→ **What is needed**: Could you transcribe the records below exactly, leaving out every picture?

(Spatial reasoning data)
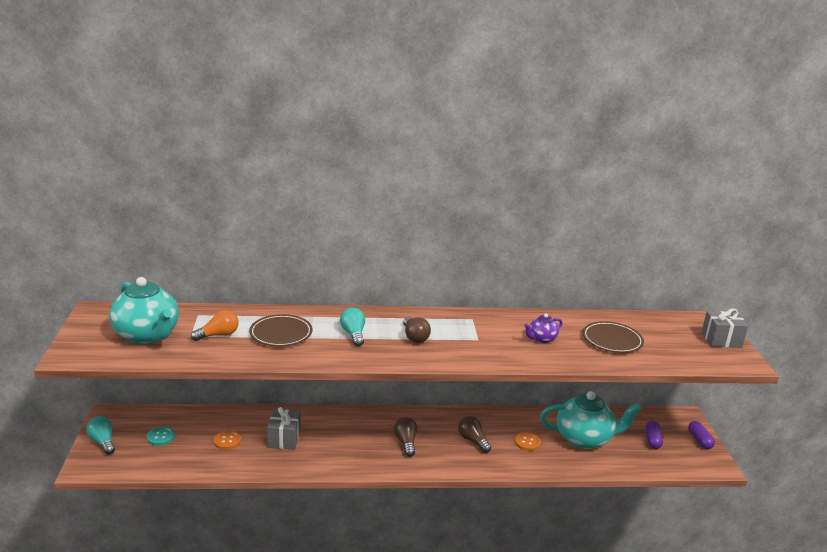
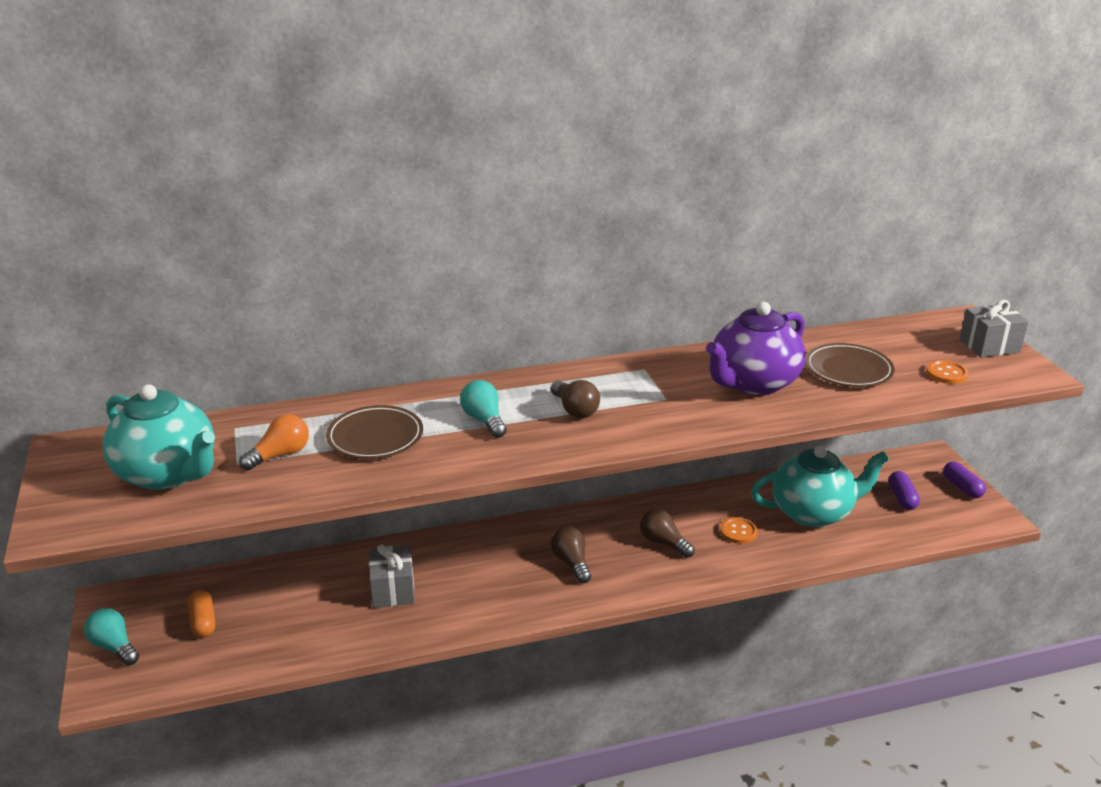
camera: 10 degrees left, 5 degrees up
(160, 437) = (203, 622): turquoise button -> orange capsule
(227, 441) = (308, 609): orange button -> orange button (946, 373)
(541, 339) = (753, 383): purple teapot -> purple teapot, size x2.11

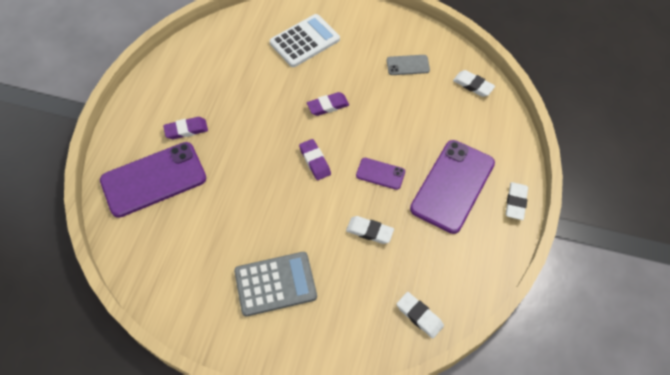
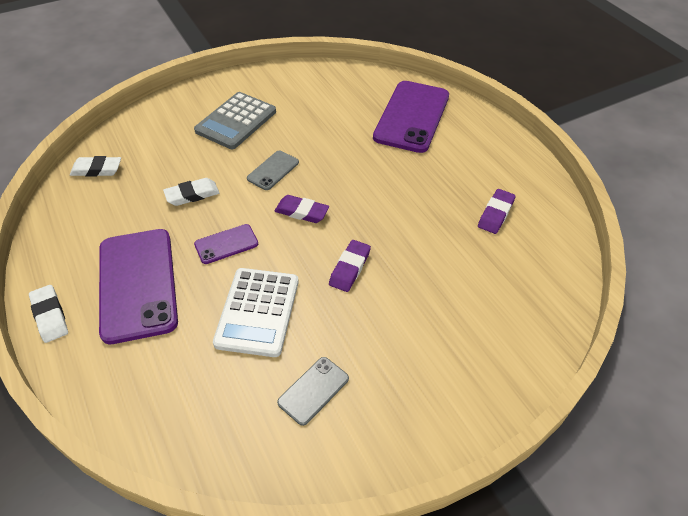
camera: 135 degrees right, 10 degrees down
(186, 130) = (443, 159): purple eraser -> purple eraser (495, 214)
(298, 209) = (273, 170): none -> grey phone
(305, 41) = (466, 320): white calculator -> white calculator (257, 312)
(473, 85) = (200, 431): white eraser -> none

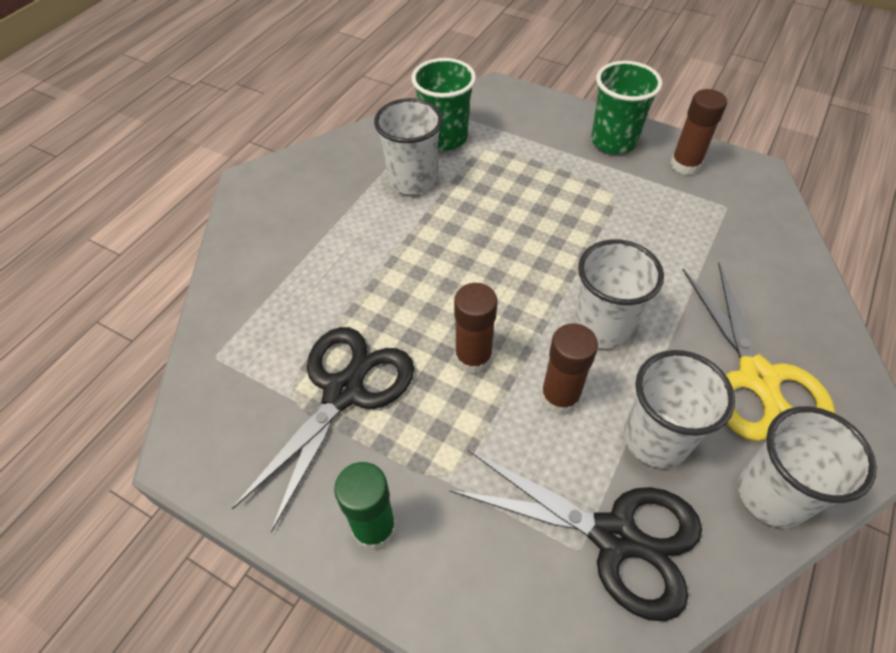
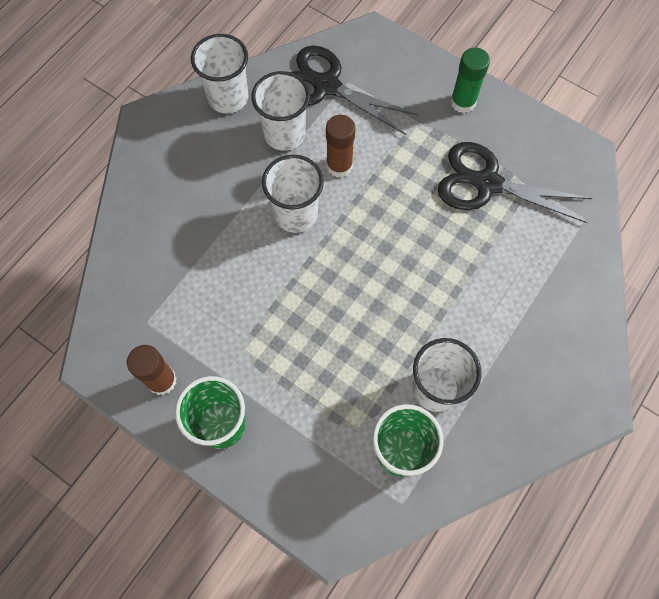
camera: 175 degrees left, 15 degrees up
(344, 391) = (487, 183): black scissors -> black scissors turned 75 degrees clockwise
(473, 357) = (395, 199): brown glue stick -> none
(757, 378) = (201, 165): yellow scissors -> none

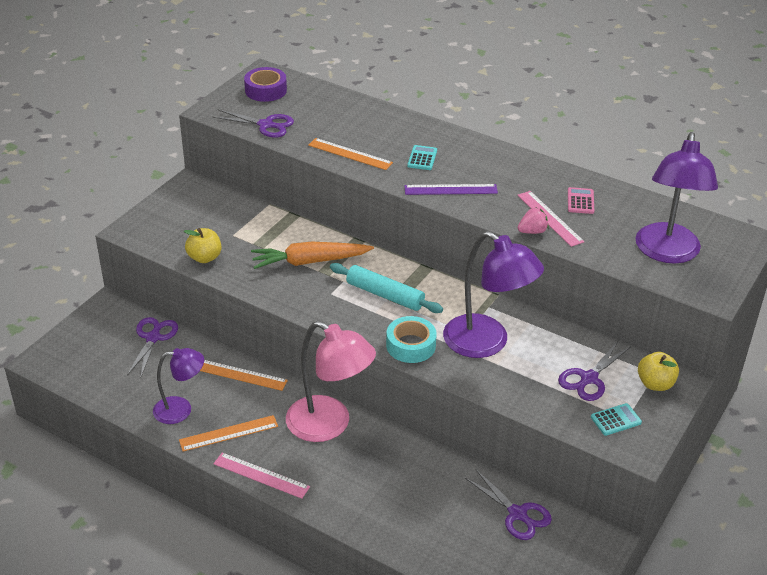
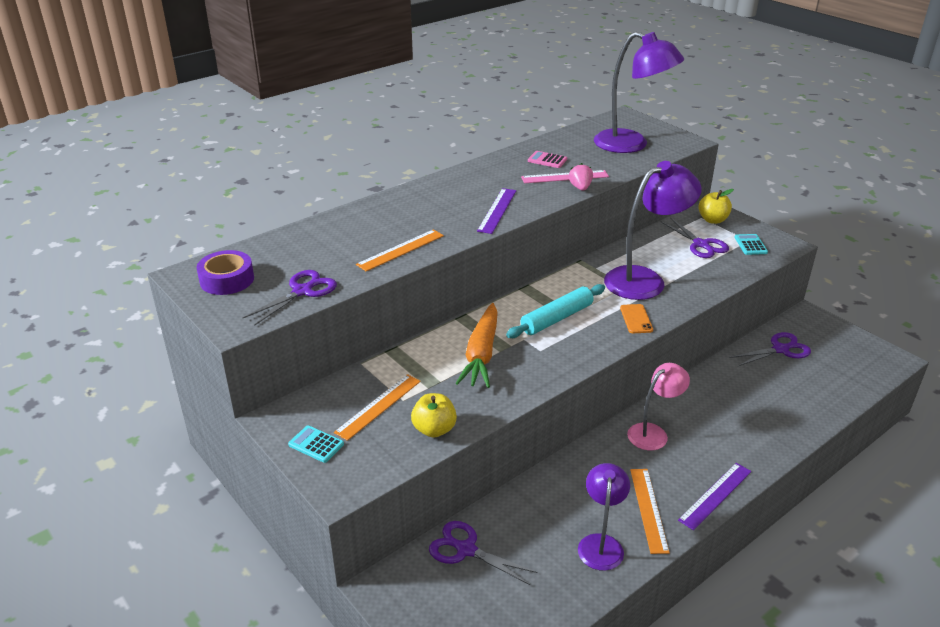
camera: 70 degrees left, 5 degrees down
(241, 375) = (559, 483): orange ruler -> orange ruler (378, 406)
(261, 475) = (715, 495): pink ruler -> purple ruler
(329, 425) = (653, 433): pink lamp -> pink lamp, size x0.60
(411, 345) = (636, 319): turquoise tape -> orange phone
(422, 158) = (436, 214): turquoise calculator -> turquoise calculator (316, 444)

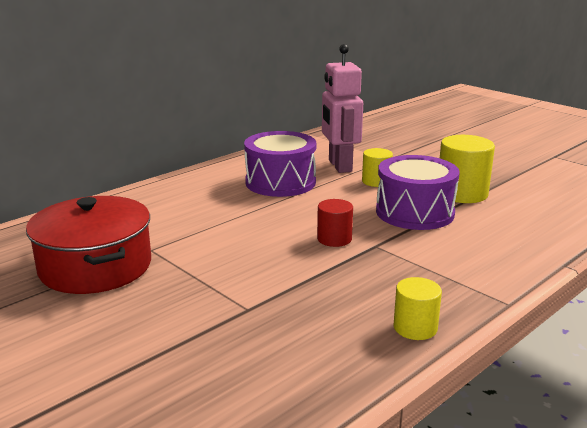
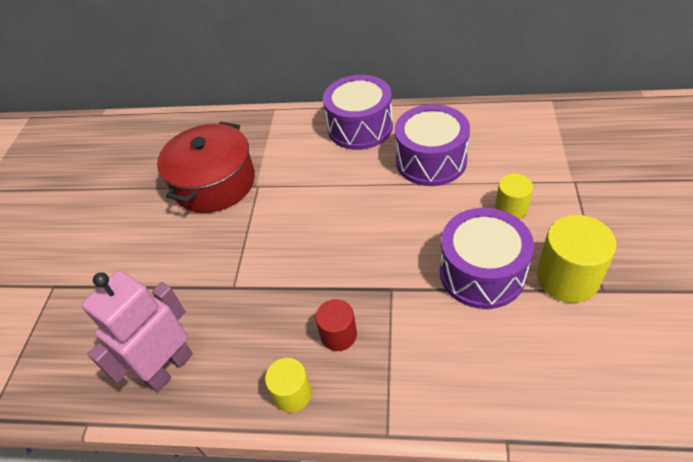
camera: 55 degrees right, 25 degrees up
(187, 187) = (360, 127): none -> purple drum
(334, 239) = (374, 258): red cylinder -> red cylinder (338, 335)
(339, 166) = (510, 166): pink robot -> pink robot (169, 368)

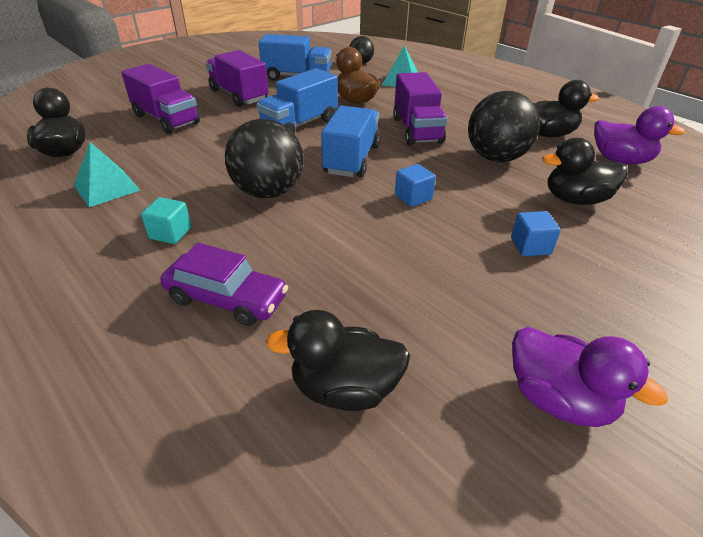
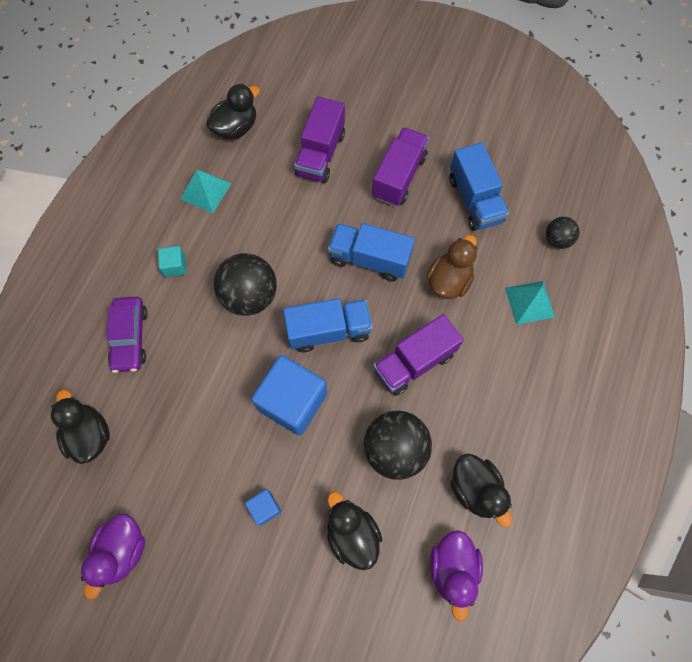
camera: 65 degrees right, 30 degrees up
(413, 197) = (293, 401): blue cube -> blue cube, size x2.19

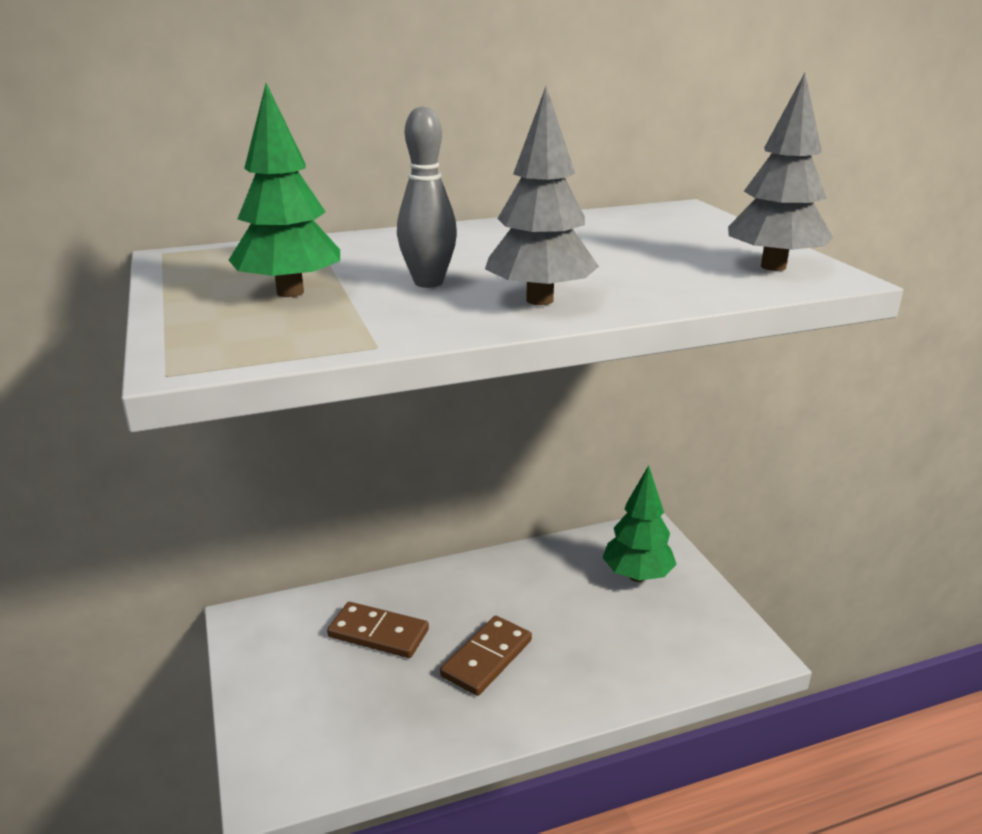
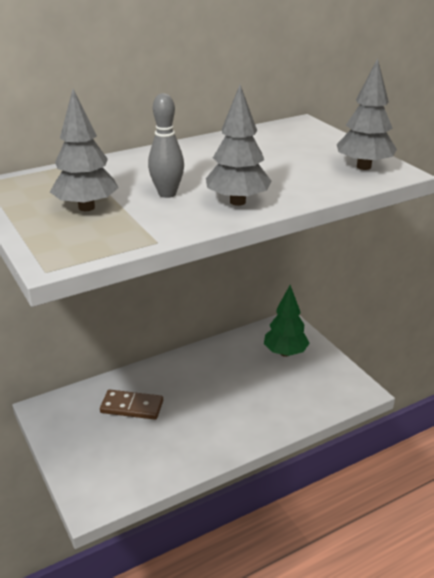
camera: 10 degrees left, 5 degrees up
(290, 292) = (86, 207): green tree -> grey tree
(486, 658) = (203, 413): brown domino -> none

→ **Output of the task**:
camera: 10 degrees left, 5 degrees up
(160, 437) = (203, 622): turquoise button -> orange capsule
(227, 441) = (308, 609): orange button -> orange button (946, 373)
(541, 339) = (753, 383): purple teapot -> purple teapot, size x2.11

camera: 135 degrees right, 10 degrees down
(186, 130) = (443, 159): purple eraser -> purple eraser (495, 214)
(298, 209) = (273, 170): none -> grey phone
(305, 41) = (466, 320): white calculator -> white calculator (257, 312)
(473, 85) = (200, 431): white eraser -> none

camera: 175 degrees left, 15 degrees up
(344, 391) = (487, 183): black scissors -> black scissors turned 75 degrees clockwise
(473, 357) = (395, 199): brown glue stick -> none
(757, 378) = (201, 165): yellow scissors -> none

camera: 70 degrees left, 5 degrees down
(241, 375) = (559, 483): orange ruler -> orange ruler (378, 406)
(261, 475) = (715, 495): pink ruler -> purple ruler
(329, 425) = (653, 433): pink lamp -> pink lamp, size x0.60
(411, 345) = (636, 319): turquoise tape -> orange phone
(422, 158) = (436, 214): turquoise calculator -> turquoise calculator (316, 444)

camera: 55 degrees right, 25 degrees up
(187, 187) = (360, 127): none -> purple drum
(334, 239) = (374, 258): red cylinder -> red cylinder (338, 335)
(339, 166) = (510, 166): pink robot -> pink robot (169, 368)

camera: 65 degrees right, 30 degrees up
(413, 197) = (293, 401): blue cube -> blue cube, size x2.19

camera: 10 degrees left, 5 degrees up
(290, 292) = (86, 207): green tree -> grey tree
(486, 658) = (203, 413): brown domino -> none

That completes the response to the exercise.